**ABOUT THIS TASK**
Transcribe exactly the line containing "green eraser [502,85,524,122]" plus every later line in the data.

━━━ MATERIAL FOR THE TASK ━━━

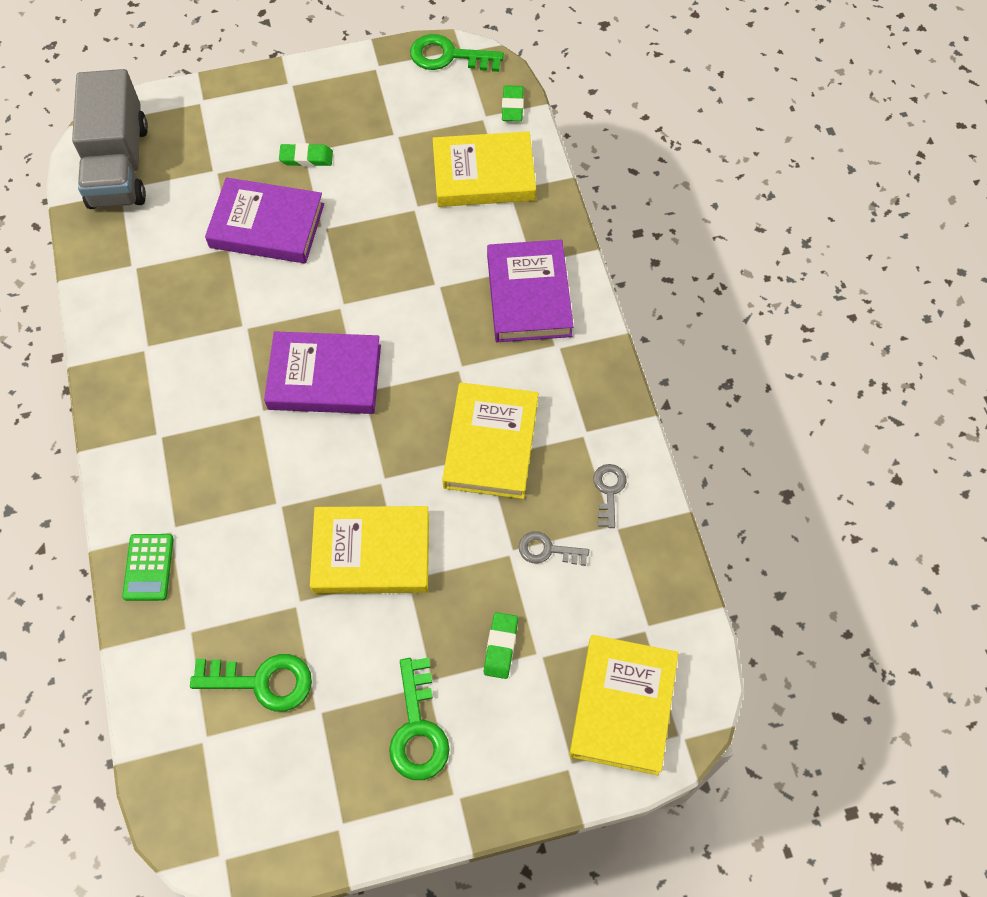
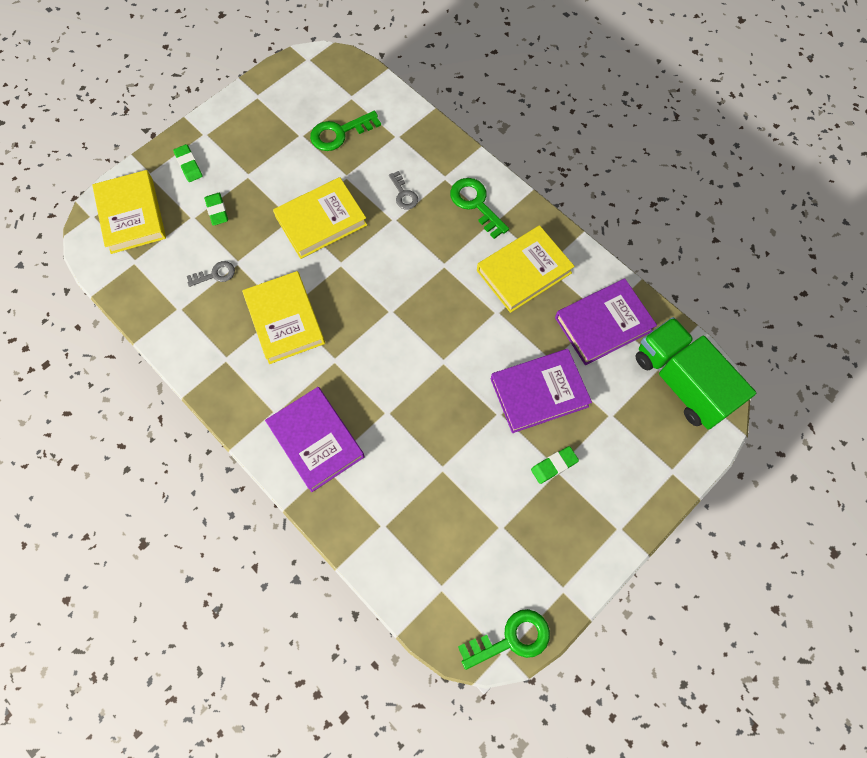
camera: 150 degrees right, 5 degrees up
grey truck [72,69,148,209] -> green truck [635,317,756,430]
green calculator [122,534,174,601] -> none
purple book [264,331,381,414] -> purple book moved to [555,279,657,365]
green key [389,657,450,780] -> green key moved to [450,178,509,239]
yellow book [433,131,536,207] -> yellow book moved to [477,225,575,313]
green eraser [502,85,524,122] -> green eraser moved to [173,144,203,182]
grey key [593,464,626,528] -> grey key moved to [389,171,418,209]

━━━

**WRITTEN ANSWER**
green eraser [502,85,524,122] -> green eraser moved to [173,144,203,182]
grey key [593,464,626,528] -> grey key moved to [389,171,418,209]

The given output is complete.